# Work to complete:
Your reply should be a single number, the count of lines in the records that contain "black".

Shape position updates
--- START ---
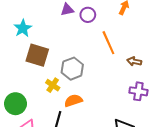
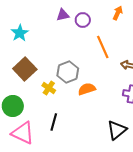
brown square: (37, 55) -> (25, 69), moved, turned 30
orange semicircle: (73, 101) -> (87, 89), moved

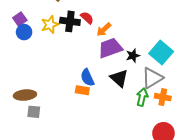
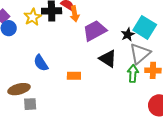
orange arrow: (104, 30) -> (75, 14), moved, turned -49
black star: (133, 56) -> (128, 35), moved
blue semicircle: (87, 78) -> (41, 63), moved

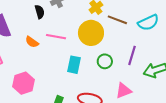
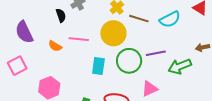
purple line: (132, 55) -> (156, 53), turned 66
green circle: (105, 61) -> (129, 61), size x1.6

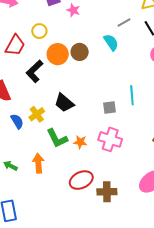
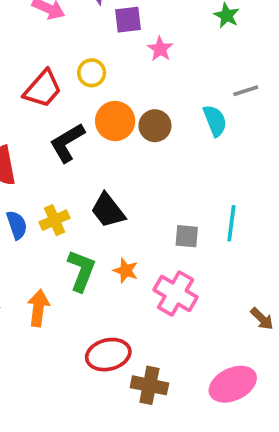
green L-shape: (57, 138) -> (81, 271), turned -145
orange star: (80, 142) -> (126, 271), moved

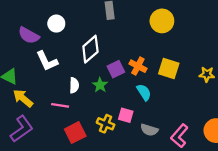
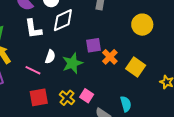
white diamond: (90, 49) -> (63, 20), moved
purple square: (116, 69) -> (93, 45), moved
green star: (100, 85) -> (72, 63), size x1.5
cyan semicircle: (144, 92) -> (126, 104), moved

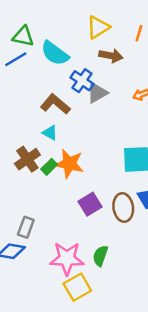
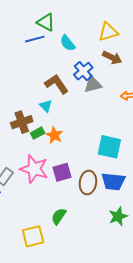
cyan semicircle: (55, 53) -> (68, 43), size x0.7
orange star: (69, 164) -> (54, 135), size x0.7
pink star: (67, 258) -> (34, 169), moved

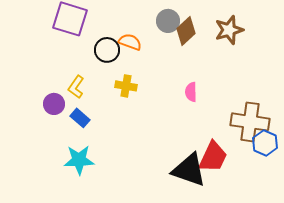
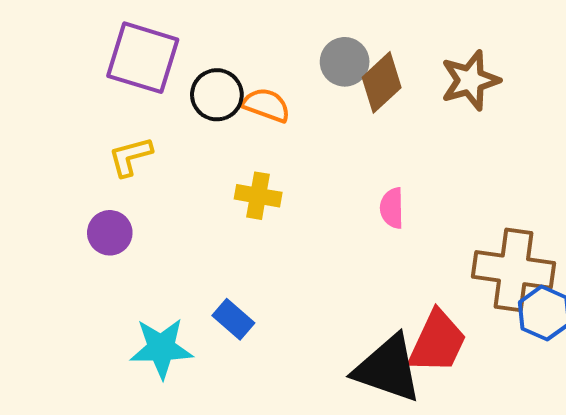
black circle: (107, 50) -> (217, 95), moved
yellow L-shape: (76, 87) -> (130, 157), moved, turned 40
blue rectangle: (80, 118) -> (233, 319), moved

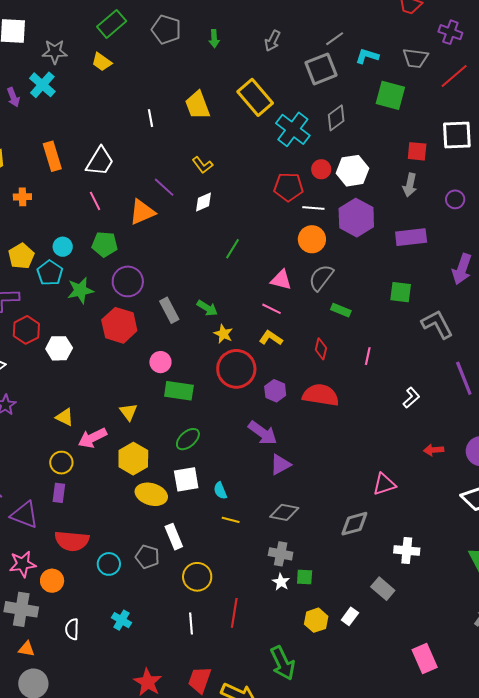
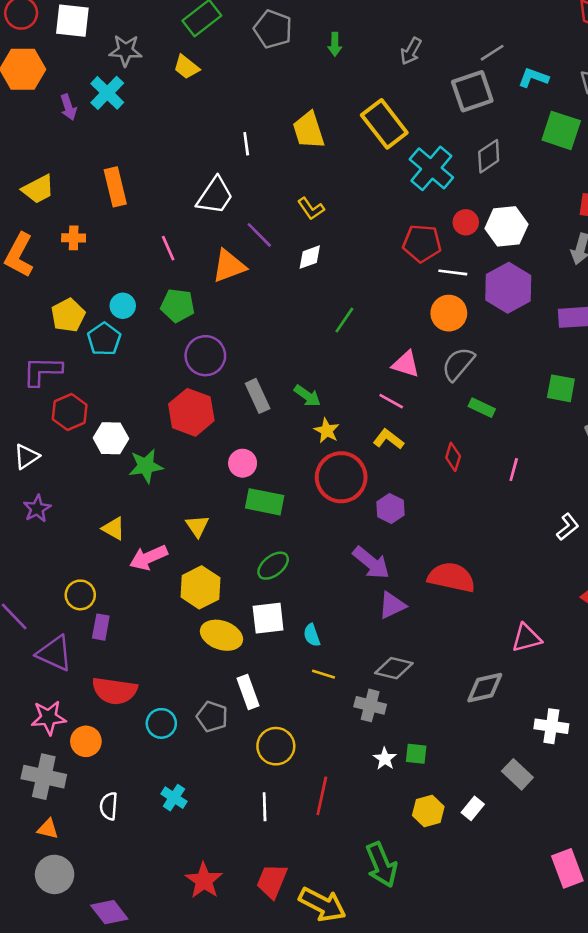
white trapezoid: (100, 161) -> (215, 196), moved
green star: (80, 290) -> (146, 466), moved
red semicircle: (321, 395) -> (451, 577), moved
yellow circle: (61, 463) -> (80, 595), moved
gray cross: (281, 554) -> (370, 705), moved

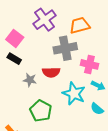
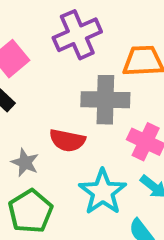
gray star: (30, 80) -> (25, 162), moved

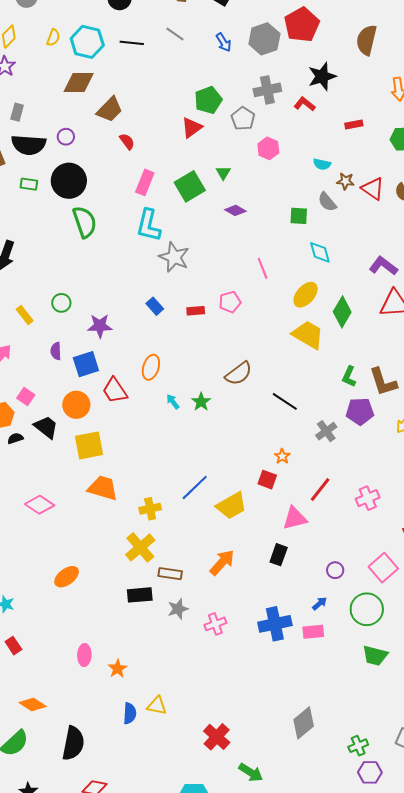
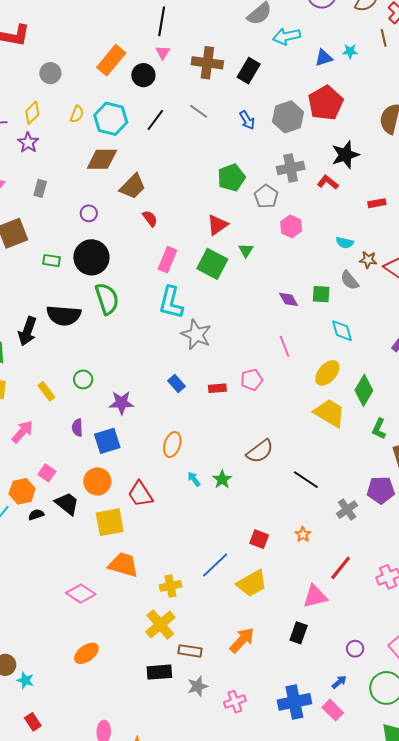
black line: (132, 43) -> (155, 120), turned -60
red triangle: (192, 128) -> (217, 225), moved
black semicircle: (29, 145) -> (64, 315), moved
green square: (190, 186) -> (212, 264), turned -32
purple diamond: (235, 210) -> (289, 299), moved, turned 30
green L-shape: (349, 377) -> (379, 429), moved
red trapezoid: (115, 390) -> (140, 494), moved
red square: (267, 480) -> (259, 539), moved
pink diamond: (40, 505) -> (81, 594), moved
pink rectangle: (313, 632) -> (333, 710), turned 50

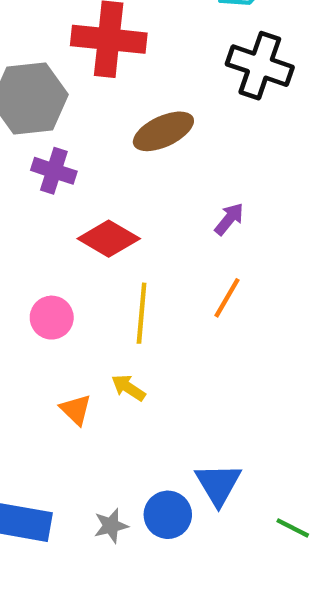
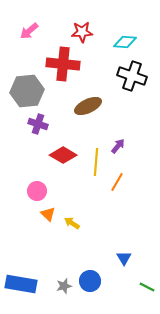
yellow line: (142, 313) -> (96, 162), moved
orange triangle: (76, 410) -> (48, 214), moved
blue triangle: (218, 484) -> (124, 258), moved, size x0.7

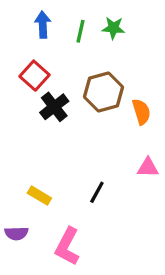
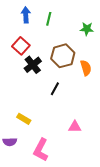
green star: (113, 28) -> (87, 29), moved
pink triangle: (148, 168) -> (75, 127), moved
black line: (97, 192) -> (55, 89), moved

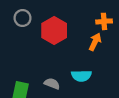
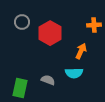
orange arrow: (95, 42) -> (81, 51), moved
--- END ---
# Written reply:
5